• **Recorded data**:
....
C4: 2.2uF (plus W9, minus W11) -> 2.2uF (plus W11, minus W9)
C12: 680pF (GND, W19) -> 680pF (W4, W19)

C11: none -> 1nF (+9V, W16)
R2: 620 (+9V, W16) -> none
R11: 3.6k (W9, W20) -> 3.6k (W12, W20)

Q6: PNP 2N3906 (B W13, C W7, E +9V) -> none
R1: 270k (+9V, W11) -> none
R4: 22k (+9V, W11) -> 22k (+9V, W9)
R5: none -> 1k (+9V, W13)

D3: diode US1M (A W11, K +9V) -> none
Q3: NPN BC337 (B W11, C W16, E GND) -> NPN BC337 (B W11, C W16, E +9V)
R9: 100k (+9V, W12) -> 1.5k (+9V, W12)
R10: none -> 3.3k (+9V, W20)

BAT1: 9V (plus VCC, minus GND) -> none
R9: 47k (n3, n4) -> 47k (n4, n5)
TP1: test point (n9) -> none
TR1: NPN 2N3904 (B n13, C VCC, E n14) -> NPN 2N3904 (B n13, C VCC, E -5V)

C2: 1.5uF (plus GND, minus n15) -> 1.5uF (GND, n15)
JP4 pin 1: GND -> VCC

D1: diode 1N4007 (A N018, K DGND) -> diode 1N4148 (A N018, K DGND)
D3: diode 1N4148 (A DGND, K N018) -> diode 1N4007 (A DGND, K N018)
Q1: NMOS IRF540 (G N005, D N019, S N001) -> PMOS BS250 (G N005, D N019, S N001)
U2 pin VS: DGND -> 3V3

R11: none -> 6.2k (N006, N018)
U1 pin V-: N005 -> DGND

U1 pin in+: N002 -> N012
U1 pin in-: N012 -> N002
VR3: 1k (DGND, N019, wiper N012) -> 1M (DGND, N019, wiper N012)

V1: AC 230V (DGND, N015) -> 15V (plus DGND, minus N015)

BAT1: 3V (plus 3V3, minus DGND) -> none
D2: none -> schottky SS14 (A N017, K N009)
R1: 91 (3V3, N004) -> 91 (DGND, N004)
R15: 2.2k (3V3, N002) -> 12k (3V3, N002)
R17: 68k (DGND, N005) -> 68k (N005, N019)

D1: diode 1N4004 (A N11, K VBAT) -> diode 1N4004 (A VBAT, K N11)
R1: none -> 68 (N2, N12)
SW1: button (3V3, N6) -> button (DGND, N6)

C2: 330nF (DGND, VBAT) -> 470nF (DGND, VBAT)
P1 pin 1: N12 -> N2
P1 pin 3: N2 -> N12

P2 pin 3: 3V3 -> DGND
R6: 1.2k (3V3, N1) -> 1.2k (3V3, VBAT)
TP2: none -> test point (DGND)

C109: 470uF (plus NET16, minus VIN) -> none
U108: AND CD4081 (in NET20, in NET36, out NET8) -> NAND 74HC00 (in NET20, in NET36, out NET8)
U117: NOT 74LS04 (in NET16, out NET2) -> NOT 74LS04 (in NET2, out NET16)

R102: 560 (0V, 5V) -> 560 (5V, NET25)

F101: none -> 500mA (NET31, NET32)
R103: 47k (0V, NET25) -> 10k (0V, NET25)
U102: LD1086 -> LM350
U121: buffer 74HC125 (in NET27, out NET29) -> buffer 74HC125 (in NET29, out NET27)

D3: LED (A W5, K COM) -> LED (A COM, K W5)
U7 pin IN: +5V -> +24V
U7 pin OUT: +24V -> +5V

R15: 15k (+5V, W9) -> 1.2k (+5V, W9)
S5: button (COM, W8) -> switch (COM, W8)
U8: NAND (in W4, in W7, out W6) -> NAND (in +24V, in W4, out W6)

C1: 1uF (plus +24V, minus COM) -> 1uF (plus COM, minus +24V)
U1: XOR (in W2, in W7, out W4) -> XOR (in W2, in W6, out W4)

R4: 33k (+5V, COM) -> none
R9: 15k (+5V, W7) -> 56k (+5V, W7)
....
• **Exercise directions**: Repeat each record exactly, leaving nothing out.

• **Answer below**:
C4: 2.2uF (plus W9, minus W11) -> 2.2uF (plus W11, minus W9)
C12: 680pF (GND, W19) -> 680pF (W4, W19)

C11: none -> 1nF (+9V, W16)
R2: 620 (+9V, W16) -> none
R11: 3.6k (W9, W20) -> 3.6k (W12, W20)

Q6: PNP 2N3906 (B W13, C W7, E +9V) -> none
R1: 270k (+9V, W11) -> none
R4: 22k (+9V, W11) -> 22k (+9V, W9)
R5: none -> 1k (+9V, W13)

D3: diode US1M (A W11, K +9V) -> none
Q3: NPN BC337 (B W11, C W16, E GND) -> NPN BC337 (B W11, C W16, E +9V)
R9: 100k (+9V, W12) -> 1.5k (+9V, W12)
R10: none -> 3.3k (+9V, W20)

BAT1: 9V (plus VCC, minus GND) -> none
R9: 47k (n3, n4) -> 47k (n4, n5)
TP1: test point (n9) -> none
TR1: NPN 2N3904 (B n13, C VCC, E n14) -> NPN 2N3904 (B n13, C VCC, E -5V)

C2: 1.5uF (plus GND, minus n15) -> 1.5uF (GND, n15)
JP4 pin 1: GND -> VCC

D1: diode 1N4007 (A N018, K DGND) -> diode 1N4148 (A N018, K DGND)
D3: diode 1N4148 (A DGND, K N018) -> diode 1N4007 (A DGND, K N018)
Q1: NMOS IRF540 (G N005, D N019, S N001) -> PMOS BS250 (G N005, D N019, S N001)
U2 pin VS: DGND -> 3V3

R11: none -> 6.2k (N006, N018)
U1 pin V-: N005 -> DGND

U1 pin in+: N002 -> N012
U1 pin in-: N012 -> N002
VR3: 1k (DGND, N019, wiper N012) -> 1M (DGND, N019, wiper N012)

V1: AC 230V (DGND, N015) -> 15V (plus DGND, minus N015)

BAT1: 3V (plus 3V3, minus DGND) -> none
D2: none -> schottky SS14 (A N017, K N009)
R1: 91 (3V3, N004) -> 91 (DGND, N004)
R15: 2.2k (3V3, N002) -> 12k (3V3, N002)
R17: 68k (DGND, N005) -> 68k (N005, N019)

D1: diode 1N4004 (A N11, K VBAT) -> diode 1N4004 (A VBAT, K N11)
R1: none -> 68 (N2, N12)
SW1: button (3V3, N6) -> button (DGND, N6)

C2: 330nF (DGND, VBAT) -> 470nF (DGND, VBAT)
P1 pin 1: N12 -> N2
P1 pin 3: N2 -> N12

P2 pin 3: 3V3 -> DGND
R6: 1.2k (3V3, N1) -> 1.2k (3V3, VBAT)
TP2: none -> test point (DGND)

C109: 470uF (plus NET16, minus VIN) -> none
U108: AND CD4081 (in NET20, in NET36, out NET8) -> NAND 74HC00 (in NET20, in NET36, out NET8)
U117: NOT 74LS04 (in NET16, out NET2) -> NOT 74LS04 (in NET2, out NET16)

R102: 560 (0V, 5V) -> 560 (5V, NET25)

F101: none -> 500mA (NET31, NET32)
R103: 47k (0V, NET25) -> 10k (0V, NET25)
U102: LD1086 -> LM350
U121: buffer 74HC125 (in NET27, out NET29) -> buffer 74HC125 (in NET29, out NET27)

D3: LED (A W5, K COM) -> LED (A COM, K W5)
U7 pin IN: +5V -> +24V
U7 pin OUT: +24V -> +5V

R15: 15k (+5V, W9) -> 1.2k (+5V, W9)
S5: button (COM, W8) -> switch (COM, W8)
U8: NAND (in W4, in W7, out W6) -> NAND (in +24V, in W4, out W6)

C1: 1uF (plus +24V, minus COM) -> 1uF (plus COM, minus +24V)
U1: XOR (in W2, in W7, out W4) -> XOR (in W2, in W6, out W4)

R4: 33k (+5V, COM) -> none
R9: 15k (+5V, W7) -> 56k (+5V, W7)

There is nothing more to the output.